### Exercise description
Write out the material below again, line for line, without any images.

### Exercise data
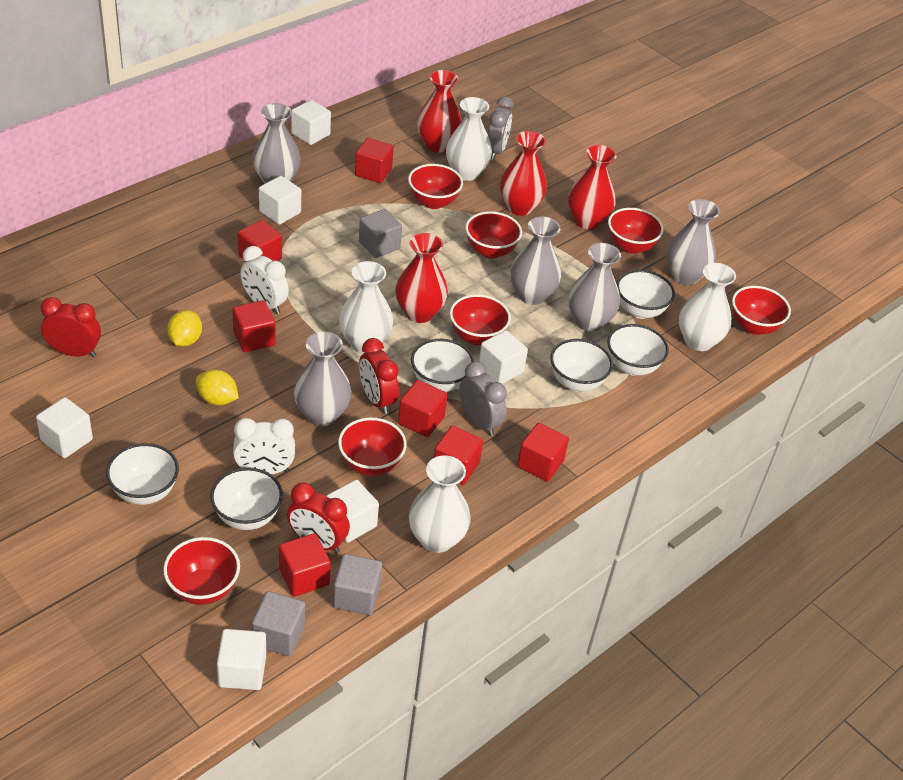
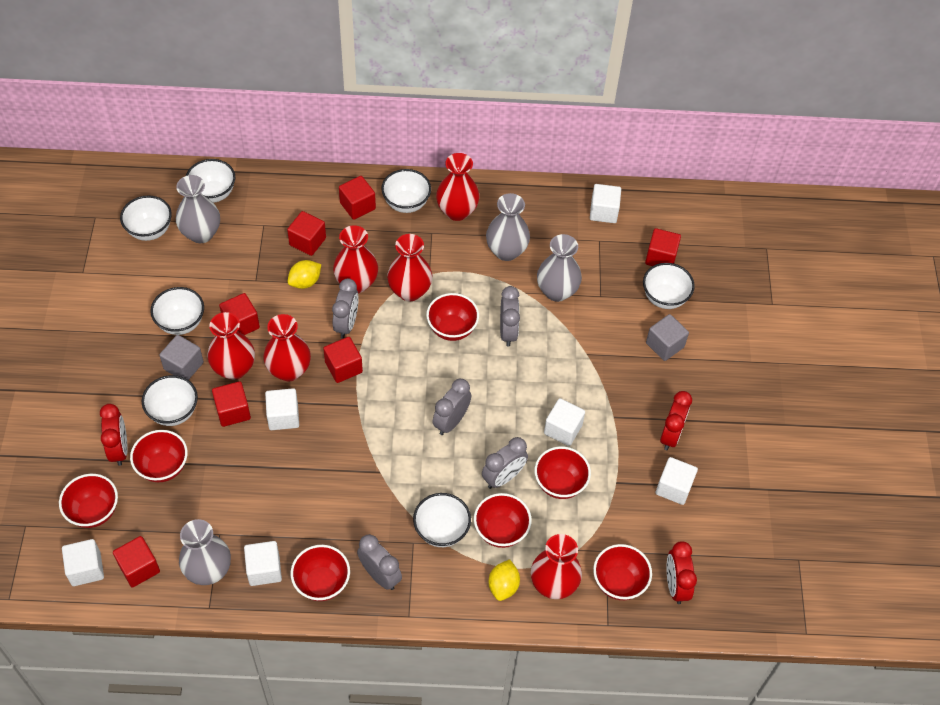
grey clock: [459,361,507,436] [488,97,514,160] = 2 -> [332,278,359,338] [357,534,402,590] [432,379,471,435] [482,437,528,489] [500,286,520,347] = 5
grey cube: [252,591,305,656] [333,554,382,615] [359,209,402,258] = 3 -> [159,335,204,380] [646,314,689,361] = 2
grey vase: [253,103,301,184] [294,332,352,426] [510,217,561,305] [568,243,621,332] [666,199,720,285] = 5 -> [176,175,220,243] [179,519,231,585] [486,193,530,261] [537,234,582,302] = 4
red vase: [395,233,448,323] [417,70,462,153] [500,131,547,216] [568,145,617,230] = 4 -> [207,312,255,380] [264,314,311,381] [333,225,378,293] [387,234,432,301] [436,153,479,221] [531,534,582,599] = 6
white bowl: [106,443,179,505] [210,467,283,530] [411,339,474,392] [550,339,613,391] [607,324,669,376] [617,270,675,319] = 6 -> [120,196,172,241] [142,375,198,426] [150,287,204,335] [186,159,235,203] [381,169,431,213] [413,493,471,547] [643,263,695,309] = 7
white clock: [233,418,295,475] [240,246,289,314] = 2 -> none = 0
white vase: [339,261,393,353] [409,455,471,553] [446,97,492,181] [679,263,736,351] = 4 -> none = 0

### Response area
grey clock: [459,361,507,436] [488,97,514,160] = 2 -> [332,278,359,338] [357,534,402,590] [432,379,471,435] [482,437,528,489] [500,286,520,347] = 5
grey cube: [252,591,305,656] [333,554,382,615] [359,209,402,258] = 3 -> [159,335,204,380] [646,314,689,361] = 2
grey vase: [253,103,301,184] [294,332,352,426] [510,217,561,305] [568,243,621,332] [666,199,720,285] = 5 -> [176,175,220,243] [179,519,231,585] [486,193,530,261] [537,234,582,302] = 4
red vase: [395,233,448,323] [417,70,462,153] [500,131,547,216] [568,145,617,230] = 4 -> [207,312,255,380] [264,314,311,381] [333,225,378,293] [387,234,432,301] [436,153,479,221] [531,534,582,599] = 6
white bowl: [106,443,179,505] [210,467,283,530] [411,339,474,392] [550,339,613,391] [607,324,669,376] [617,270,675,319] = 6 -> [120,196,172,241] [142,375,198,426] [150,287,204,335] [186,159,235,203] [381,169,431,213] [413,493,471,547] [643,263,695,309] = 7
white clock: [233,418,295,475] [240,246,289,314] = 2 -> none = 0
white vase: [339,261,393,353] [409,455,471,553] [446,97,492,181] [679,263,736,351] = 4 -> none = 0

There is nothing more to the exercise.